# WHAT YOU NEED TO DO
Which lines in the records contain the word "Colombo" with the same capitalization? Report each such line in full.

[Data entries]
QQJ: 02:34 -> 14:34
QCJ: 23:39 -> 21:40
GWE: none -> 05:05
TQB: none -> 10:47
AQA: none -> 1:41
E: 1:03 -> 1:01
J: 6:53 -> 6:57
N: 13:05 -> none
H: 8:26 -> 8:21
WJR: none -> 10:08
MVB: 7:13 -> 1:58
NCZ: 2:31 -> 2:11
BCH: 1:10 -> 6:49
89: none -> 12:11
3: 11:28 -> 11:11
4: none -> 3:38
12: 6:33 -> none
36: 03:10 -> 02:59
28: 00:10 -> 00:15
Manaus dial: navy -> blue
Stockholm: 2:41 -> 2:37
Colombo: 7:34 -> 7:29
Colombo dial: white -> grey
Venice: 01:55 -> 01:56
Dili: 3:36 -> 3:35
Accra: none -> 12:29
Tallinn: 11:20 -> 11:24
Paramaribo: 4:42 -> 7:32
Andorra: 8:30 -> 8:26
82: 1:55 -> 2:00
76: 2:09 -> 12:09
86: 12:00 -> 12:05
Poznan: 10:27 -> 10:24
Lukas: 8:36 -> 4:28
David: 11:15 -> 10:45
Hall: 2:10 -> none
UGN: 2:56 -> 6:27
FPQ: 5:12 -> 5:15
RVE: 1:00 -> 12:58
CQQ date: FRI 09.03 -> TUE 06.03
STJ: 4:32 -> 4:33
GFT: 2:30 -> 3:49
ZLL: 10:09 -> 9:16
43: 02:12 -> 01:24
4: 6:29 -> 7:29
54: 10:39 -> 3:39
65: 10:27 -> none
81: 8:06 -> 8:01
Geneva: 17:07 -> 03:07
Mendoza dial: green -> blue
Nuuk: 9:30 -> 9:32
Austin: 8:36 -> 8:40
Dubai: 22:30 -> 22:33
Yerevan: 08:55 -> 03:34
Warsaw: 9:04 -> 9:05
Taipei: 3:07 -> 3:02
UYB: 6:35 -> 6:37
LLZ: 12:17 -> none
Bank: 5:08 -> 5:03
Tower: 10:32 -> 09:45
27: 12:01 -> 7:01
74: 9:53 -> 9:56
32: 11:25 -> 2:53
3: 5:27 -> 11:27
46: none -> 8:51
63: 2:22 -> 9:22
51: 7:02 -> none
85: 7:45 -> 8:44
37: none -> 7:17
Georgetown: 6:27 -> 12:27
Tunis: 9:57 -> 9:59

# WORKED ANSWER
Colombo: 7:34 -> 7:29
Colombo dial: white -> grey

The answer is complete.